● **Task directions**:
Starting at the first line of the listing below and ending at the line with "camera: 10 degrees right, 10 degrees up", copy each line exactly.
── Data excerpts
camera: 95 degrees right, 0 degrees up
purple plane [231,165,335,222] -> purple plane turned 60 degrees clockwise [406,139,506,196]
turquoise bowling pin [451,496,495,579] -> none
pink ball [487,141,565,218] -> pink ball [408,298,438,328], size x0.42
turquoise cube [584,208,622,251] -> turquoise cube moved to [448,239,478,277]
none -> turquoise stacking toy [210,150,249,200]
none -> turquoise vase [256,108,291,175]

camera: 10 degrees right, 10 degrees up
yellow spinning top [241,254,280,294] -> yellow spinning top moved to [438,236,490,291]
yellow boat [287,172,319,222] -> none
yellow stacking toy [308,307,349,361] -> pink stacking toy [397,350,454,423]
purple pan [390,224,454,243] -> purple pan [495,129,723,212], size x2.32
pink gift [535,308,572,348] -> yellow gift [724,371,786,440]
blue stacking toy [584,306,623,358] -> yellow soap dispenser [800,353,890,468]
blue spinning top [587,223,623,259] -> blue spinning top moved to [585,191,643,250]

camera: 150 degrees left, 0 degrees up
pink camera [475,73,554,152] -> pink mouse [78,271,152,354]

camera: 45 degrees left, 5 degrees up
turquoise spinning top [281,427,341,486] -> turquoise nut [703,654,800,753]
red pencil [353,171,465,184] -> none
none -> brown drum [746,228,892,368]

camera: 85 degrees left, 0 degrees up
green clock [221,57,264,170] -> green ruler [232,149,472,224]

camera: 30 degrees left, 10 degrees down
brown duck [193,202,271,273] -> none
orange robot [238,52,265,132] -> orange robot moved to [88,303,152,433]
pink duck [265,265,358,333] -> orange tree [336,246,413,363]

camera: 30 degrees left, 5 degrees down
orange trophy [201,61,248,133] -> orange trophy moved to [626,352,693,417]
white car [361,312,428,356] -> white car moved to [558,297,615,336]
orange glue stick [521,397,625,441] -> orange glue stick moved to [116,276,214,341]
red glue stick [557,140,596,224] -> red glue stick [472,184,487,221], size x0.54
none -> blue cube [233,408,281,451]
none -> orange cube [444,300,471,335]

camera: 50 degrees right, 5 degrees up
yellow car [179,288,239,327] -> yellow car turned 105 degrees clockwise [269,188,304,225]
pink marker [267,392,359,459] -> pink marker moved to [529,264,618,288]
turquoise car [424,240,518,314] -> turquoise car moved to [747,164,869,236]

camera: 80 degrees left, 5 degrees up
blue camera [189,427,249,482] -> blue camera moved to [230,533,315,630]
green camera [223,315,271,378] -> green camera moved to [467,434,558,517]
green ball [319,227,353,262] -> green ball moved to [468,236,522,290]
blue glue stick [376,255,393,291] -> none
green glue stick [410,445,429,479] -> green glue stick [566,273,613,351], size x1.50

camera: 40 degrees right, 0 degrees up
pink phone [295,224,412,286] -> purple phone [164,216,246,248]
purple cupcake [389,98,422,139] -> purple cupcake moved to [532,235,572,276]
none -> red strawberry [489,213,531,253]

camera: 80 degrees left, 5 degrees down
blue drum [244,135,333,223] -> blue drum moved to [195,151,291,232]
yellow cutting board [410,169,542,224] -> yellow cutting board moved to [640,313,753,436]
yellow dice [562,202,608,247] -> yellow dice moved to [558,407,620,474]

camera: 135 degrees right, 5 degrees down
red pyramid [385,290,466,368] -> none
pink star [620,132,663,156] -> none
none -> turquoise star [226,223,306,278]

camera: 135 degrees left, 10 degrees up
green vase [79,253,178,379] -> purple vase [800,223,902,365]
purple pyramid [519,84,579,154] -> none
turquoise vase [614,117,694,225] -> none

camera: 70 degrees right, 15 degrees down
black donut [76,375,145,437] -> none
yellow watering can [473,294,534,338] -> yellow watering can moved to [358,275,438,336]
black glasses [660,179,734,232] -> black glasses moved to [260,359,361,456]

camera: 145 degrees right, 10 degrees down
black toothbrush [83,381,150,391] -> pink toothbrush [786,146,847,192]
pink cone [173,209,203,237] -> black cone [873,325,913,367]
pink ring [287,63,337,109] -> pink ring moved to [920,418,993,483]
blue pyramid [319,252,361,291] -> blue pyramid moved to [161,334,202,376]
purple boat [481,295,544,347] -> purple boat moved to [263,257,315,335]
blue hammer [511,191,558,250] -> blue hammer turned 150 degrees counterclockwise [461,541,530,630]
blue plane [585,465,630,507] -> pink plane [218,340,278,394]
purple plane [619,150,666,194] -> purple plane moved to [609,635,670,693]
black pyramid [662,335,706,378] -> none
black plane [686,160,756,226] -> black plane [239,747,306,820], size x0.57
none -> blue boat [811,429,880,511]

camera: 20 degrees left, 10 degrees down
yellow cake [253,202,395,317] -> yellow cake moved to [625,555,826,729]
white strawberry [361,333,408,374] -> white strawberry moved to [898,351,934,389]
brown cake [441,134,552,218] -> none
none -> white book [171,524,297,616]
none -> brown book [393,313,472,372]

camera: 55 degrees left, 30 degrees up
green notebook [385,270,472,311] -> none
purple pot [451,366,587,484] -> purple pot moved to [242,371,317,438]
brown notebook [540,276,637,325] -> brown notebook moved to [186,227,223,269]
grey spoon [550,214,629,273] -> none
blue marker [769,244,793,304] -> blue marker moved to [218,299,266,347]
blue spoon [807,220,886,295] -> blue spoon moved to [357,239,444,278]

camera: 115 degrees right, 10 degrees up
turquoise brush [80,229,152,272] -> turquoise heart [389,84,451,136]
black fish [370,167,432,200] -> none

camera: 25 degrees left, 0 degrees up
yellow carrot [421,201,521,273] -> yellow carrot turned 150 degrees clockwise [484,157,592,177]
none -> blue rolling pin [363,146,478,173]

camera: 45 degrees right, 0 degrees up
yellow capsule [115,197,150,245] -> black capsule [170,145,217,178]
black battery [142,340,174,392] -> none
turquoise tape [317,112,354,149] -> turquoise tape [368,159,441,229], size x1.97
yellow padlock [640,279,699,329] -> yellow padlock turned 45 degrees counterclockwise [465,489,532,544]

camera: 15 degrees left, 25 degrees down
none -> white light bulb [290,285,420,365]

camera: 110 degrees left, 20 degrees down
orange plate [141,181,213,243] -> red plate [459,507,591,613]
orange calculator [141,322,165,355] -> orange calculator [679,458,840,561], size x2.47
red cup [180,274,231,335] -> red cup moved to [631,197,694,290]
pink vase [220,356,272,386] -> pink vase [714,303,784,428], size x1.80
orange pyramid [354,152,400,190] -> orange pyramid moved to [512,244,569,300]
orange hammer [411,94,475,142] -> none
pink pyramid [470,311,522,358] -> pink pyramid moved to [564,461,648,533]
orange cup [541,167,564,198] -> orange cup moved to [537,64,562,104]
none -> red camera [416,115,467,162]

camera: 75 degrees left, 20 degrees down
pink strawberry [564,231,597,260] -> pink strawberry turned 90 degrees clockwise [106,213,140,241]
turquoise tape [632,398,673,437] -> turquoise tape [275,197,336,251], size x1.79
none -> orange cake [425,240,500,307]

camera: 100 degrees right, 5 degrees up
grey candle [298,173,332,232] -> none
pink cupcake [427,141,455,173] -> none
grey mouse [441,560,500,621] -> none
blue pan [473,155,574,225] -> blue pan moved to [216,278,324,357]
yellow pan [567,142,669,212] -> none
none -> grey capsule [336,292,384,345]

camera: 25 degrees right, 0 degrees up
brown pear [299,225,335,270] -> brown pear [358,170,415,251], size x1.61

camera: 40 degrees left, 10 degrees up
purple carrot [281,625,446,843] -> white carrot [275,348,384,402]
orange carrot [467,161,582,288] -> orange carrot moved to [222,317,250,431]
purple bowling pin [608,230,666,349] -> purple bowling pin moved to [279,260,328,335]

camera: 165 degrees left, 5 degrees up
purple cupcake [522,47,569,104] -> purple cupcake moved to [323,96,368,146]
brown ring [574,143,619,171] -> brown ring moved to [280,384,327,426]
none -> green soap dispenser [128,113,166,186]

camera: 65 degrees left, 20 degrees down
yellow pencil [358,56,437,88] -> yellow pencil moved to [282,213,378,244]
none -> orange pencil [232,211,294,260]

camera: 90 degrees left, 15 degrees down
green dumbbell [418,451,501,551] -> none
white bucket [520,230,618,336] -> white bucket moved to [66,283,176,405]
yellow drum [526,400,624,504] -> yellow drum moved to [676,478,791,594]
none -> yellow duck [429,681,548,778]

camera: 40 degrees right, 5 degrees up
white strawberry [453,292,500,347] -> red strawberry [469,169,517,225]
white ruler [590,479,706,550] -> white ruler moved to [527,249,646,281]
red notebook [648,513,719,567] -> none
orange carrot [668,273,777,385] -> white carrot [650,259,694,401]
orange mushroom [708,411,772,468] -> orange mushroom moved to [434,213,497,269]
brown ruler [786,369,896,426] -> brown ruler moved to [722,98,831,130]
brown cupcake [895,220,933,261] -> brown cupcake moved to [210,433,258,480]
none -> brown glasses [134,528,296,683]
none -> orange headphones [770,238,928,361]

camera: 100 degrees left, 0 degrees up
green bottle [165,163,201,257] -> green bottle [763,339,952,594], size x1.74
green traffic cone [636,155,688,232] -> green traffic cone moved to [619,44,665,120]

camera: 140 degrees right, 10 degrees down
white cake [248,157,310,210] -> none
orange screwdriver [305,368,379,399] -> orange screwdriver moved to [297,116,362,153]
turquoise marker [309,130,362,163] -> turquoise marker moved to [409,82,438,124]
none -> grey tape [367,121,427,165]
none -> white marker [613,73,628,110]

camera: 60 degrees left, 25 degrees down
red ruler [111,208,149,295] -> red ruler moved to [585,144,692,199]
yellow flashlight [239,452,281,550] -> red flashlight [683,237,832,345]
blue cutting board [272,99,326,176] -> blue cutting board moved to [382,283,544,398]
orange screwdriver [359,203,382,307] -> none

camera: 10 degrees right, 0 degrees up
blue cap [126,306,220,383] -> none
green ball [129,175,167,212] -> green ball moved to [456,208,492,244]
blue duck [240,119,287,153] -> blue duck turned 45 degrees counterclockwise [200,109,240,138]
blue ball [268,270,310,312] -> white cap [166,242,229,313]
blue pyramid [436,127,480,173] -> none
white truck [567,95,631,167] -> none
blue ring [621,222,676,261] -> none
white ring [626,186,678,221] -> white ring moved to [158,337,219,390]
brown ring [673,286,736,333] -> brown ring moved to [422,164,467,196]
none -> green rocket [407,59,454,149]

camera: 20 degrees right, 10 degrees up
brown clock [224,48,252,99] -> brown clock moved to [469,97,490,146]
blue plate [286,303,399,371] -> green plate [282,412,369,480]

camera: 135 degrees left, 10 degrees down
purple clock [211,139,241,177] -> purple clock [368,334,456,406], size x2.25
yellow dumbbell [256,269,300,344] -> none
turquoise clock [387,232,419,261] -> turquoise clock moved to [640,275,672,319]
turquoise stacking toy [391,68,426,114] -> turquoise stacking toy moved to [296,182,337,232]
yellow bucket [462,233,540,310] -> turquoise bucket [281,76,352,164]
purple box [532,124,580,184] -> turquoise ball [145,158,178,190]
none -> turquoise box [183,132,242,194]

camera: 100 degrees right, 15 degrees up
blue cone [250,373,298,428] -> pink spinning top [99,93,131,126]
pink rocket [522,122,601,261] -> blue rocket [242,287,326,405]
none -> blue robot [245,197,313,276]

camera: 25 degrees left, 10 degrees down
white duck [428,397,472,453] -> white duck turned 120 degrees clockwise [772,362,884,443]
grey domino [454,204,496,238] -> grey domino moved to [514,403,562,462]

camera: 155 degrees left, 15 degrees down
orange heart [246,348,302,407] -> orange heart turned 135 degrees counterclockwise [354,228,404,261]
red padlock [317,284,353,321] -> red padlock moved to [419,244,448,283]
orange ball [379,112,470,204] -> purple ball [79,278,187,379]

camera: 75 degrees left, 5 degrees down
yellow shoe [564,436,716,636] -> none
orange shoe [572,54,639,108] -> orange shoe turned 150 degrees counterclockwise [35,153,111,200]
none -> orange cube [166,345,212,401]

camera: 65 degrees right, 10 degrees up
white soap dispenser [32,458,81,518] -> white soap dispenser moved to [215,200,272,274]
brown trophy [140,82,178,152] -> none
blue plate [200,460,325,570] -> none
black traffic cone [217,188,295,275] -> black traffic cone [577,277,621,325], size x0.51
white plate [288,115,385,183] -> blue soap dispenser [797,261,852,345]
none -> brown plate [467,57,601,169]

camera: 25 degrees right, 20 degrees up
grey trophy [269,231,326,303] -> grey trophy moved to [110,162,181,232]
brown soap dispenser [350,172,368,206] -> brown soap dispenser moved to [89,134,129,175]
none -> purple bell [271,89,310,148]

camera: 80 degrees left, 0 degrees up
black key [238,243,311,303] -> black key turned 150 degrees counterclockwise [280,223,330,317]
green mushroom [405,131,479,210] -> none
────
● **Result of the exercise**:
camera: 95 degrees right, 0 degrees up
purple plane [231,165,335,222] -> purple plane turned 60 degrees clockwise [406,139,506,196]
turquoise bowling pin [451,496,495,579] -> none
pink ball [487,141,565,218] -> pink ball [408,298,438,328], size x0.42
turquoise cube [584,208,622,251] -> turquoise cube moved to [448,239,478,277]
none -> turquoise stacking toy [210,150,249,200]
none -> turquoise vase [256,108,291,175]

camera: 10 degrees right, 10 degrees up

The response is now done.